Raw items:

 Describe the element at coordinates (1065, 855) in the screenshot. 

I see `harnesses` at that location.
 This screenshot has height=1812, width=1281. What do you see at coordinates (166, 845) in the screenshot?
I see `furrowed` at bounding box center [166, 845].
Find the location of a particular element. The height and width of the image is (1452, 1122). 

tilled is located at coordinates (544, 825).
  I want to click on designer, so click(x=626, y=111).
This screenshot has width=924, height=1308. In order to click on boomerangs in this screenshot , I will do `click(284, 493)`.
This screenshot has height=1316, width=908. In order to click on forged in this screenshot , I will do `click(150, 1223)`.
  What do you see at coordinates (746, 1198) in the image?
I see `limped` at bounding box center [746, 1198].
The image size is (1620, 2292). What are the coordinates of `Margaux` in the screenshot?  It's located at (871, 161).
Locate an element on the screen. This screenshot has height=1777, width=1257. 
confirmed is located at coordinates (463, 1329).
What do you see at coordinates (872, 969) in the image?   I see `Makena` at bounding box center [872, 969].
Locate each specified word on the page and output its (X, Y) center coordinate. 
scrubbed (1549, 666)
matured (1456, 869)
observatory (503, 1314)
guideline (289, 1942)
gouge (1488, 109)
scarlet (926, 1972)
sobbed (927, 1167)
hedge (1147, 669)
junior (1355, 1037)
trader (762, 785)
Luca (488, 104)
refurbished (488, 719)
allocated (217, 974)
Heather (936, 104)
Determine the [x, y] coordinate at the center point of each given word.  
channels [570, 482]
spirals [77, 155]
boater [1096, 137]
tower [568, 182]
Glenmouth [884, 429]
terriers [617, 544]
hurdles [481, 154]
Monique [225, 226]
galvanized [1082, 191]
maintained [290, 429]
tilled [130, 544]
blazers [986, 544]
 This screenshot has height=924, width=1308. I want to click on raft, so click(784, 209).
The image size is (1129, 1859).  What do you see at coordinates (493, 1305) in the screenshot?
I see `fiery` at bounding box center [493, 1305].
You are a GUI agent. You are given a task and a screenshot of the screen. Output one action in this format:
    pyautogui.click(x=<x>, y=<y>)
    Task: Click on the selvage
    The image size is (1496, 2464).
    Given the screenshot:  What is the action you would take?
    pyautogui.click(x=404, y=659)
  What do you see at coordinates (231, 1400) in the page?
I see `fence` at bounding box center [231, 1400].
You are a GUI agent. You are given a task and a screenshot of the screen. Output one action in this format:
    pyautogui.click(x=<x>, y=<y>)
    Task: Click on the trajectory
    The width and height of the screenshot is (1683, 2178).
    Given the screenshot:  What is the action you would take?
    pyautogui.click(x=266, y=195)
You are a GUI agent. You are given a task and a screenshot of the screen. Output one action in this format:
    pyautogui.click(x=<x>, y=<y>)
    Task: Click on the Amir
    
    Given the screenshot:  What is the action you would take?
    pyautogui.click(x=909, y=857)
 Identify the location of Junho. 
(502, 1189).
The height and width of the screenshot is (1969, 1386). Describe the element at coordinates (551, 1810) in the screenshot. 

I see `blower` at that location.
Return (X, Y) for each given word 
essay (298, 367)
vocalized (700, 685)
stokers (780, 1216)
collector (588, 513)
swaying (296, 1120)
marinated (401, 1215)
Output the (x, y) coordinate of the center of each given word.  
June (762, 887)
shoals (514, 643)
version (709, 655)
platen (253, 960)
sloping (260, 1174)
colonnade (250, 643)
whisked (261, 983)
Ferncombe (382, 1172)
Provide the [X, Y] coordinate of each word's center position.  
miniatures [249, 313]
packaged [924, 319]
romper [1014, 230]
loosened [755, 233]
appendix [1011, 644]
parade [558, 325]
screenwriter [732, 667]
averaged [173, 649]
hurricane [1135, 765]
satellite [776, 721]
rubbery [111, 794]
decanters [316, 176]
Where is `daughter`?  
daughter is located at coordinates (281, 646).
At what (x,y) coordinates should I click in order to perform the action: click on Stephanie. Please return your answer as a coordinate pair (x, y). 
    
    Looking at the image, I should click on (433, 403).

**Goal of the exercise:** Copy the items above exactly, starting at the line containing "satellite [776, 721]" and running through the last item, both ends included.

**Task result:**
satellite [776, 721]
rubbery [111, 794]
decanters [316, 176]
Where is `daughter`?  
daughter is located at coordinates (281, 646).
At what (x,y) coordinates should I click in order to perform the action: click on Stephanie. Please return your answer as a coordinate pair (x, y). 
    
    Looking at the image, I should click on (433, 403).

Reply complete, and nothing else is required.